**Task requirements**
For the records that follow, please set down exactly the lines between the one holding "ENC pin SW: D5 -> D4" and the one holding "SONAR3: US-100 -> JSN-SR04", inclusive, and only those.

**Information supplied**
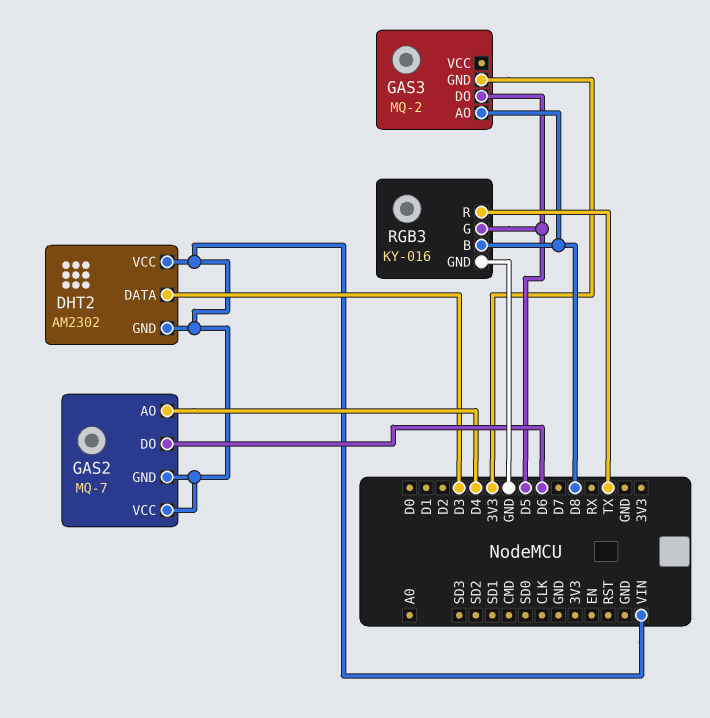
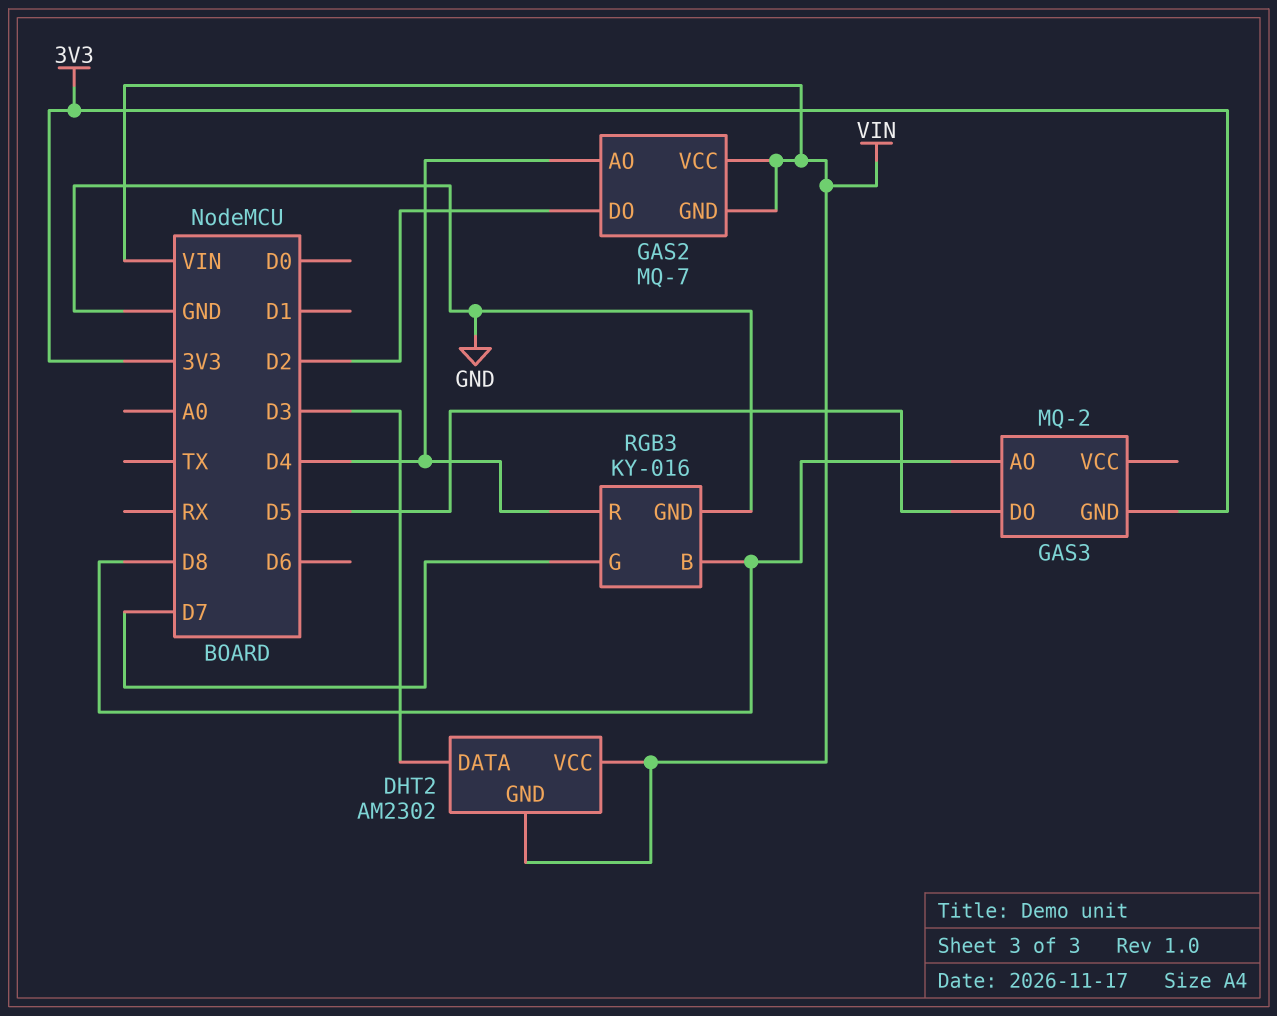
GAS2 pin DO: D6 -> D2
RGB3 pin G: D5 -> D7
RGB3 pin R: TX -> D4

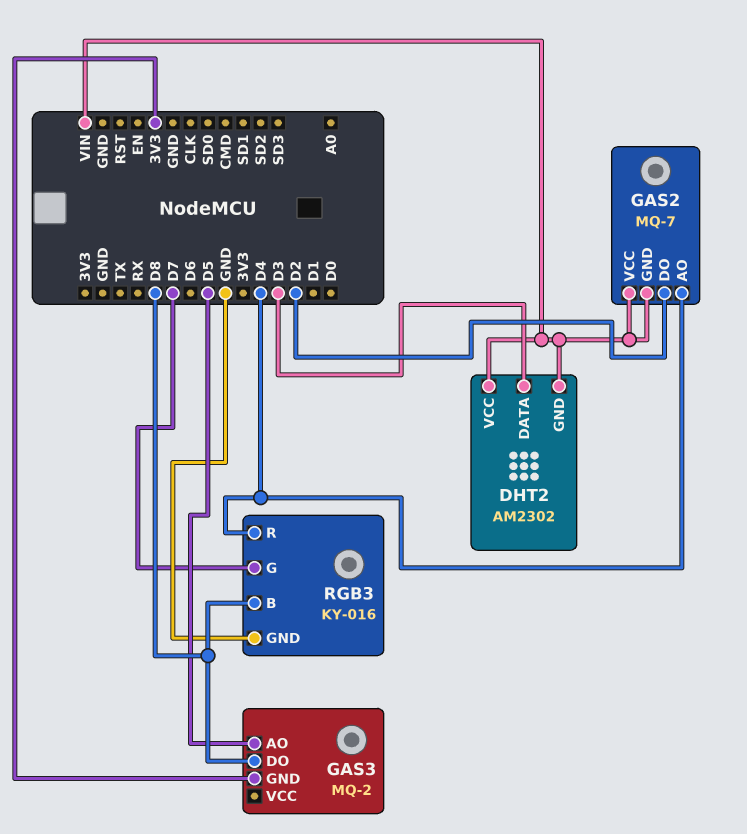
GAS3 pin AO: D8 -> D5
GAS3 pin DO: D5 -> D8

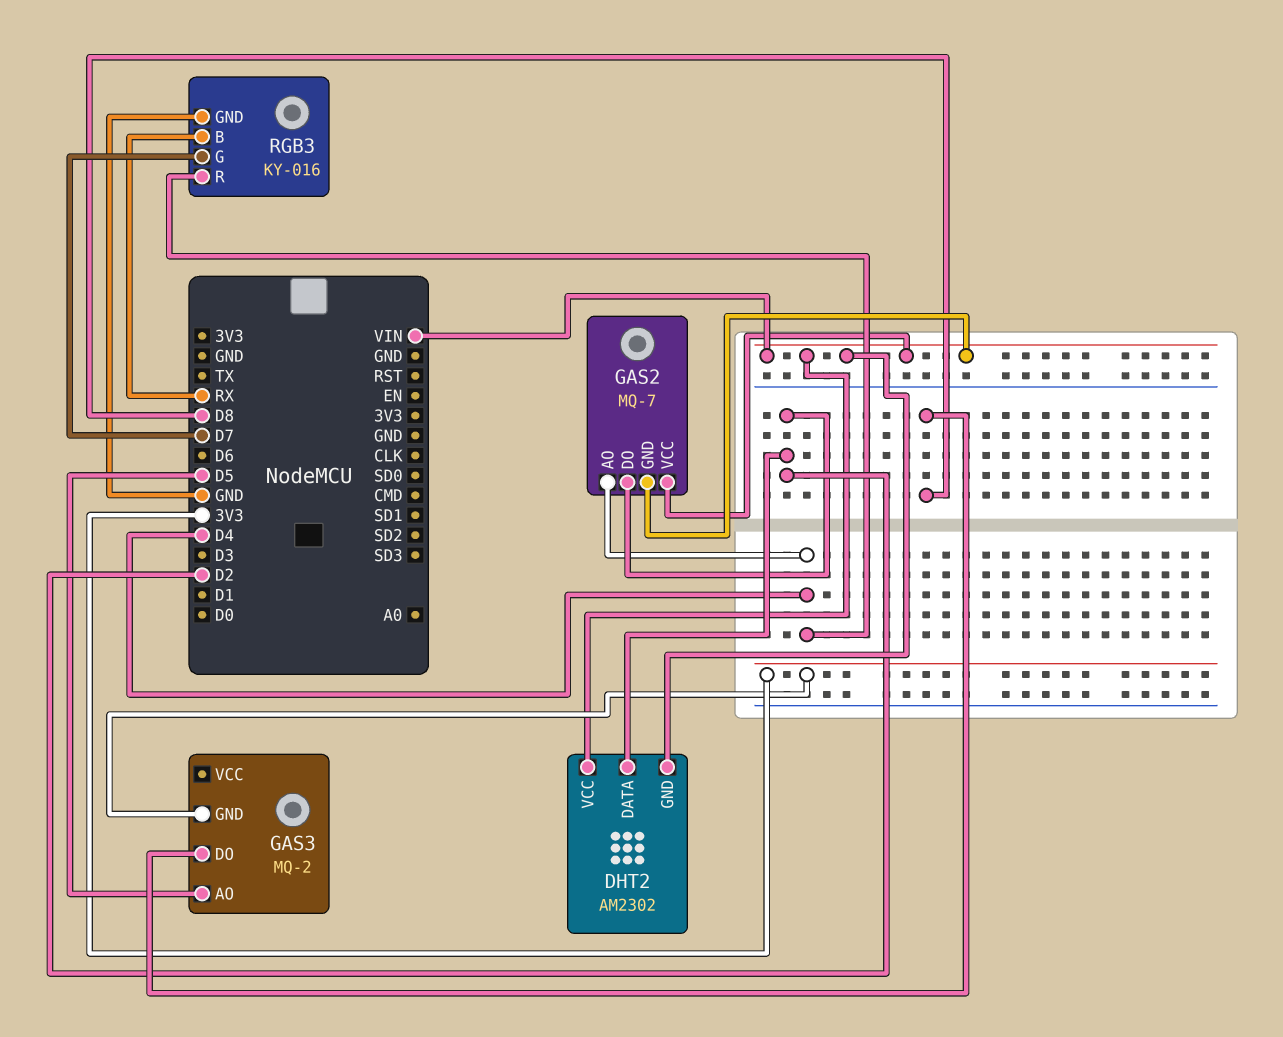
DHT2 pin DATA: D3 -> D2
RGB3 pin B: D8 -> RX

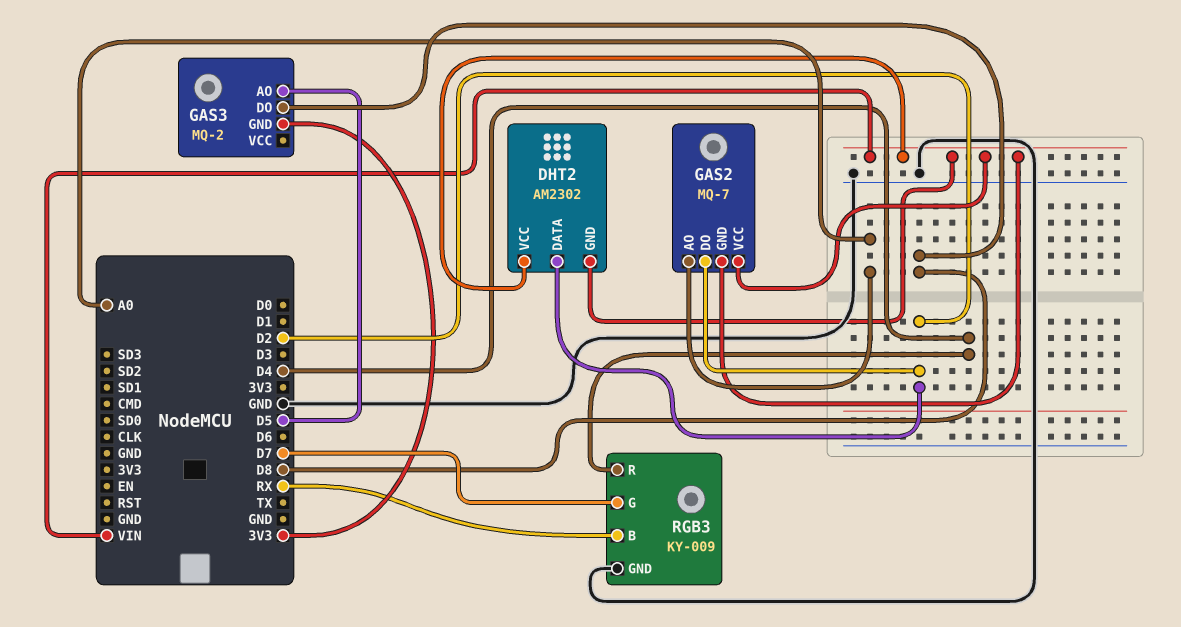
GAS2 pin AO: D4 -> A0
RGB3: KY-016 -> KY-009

---

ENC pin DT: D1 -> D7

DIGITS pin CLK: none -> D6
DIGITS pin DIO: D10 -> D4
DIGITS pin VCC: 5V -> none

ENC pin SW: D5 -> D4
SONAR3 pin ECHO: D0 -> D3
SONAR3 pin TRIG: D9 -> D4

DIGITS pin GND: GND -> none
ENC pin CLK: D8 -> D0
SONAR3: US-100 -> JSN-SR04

**Task result**
ENC pin SW: D5 -> D4
SONAR3 pin ECHO: D0 -> D3
SONAR3 pin TRIG: D9 -> D4

DIGITS pin GND: GND -> none
ENC pin CLK: D8 -> D0
SONAR3: US-100 -> JSN-SR04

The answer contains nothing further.